## START

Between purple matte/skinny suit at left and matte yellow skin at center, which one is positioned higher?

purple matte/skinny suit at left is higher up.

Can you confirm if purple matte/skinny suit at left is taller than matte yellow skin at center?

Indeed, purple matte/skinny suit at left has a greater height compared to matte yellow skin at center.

## END
## START

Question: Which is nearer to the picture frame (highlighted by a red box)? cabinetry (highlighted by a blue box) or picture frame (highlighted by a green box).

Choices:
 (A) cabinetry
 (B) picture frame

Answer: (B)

## END
## START

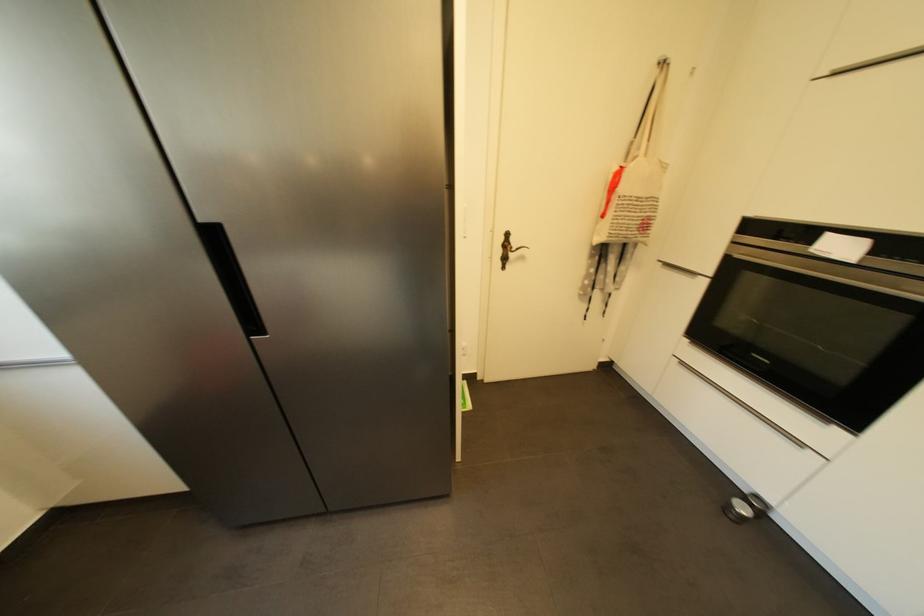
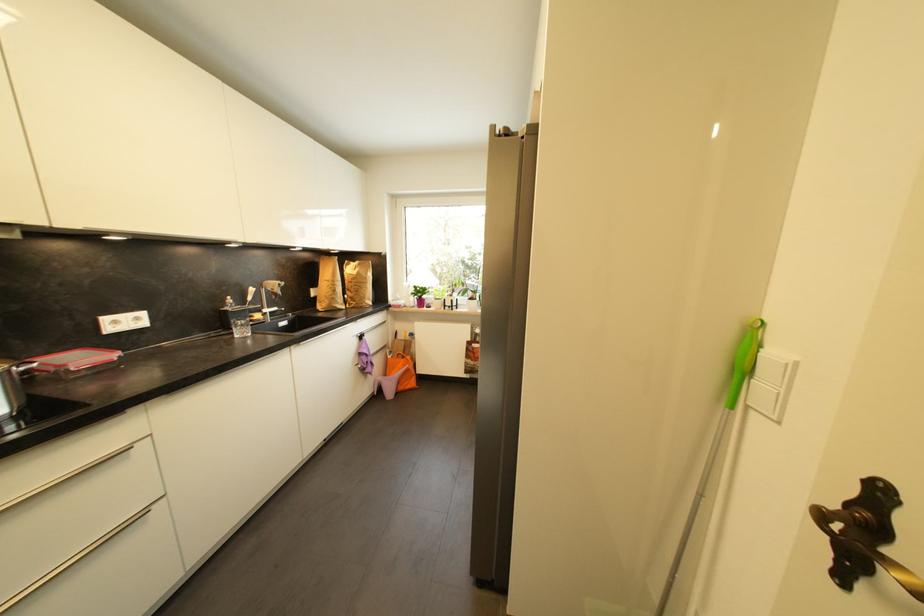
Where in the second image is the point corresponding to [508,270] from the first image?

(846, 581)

## END

Copy word for word the lines above, starting at the one containing "Can you confirm" and ending at the one containing "Indeed, purple matte/skinny". Include both of those lines.

### EXPECTED OUTPUT
Can you confirm if purple matte/skinny suit at left is taller than matte yellow skin at center?

Indeed, purple matte/skinny suit at left has a greater height compared to matte yellow skin at center.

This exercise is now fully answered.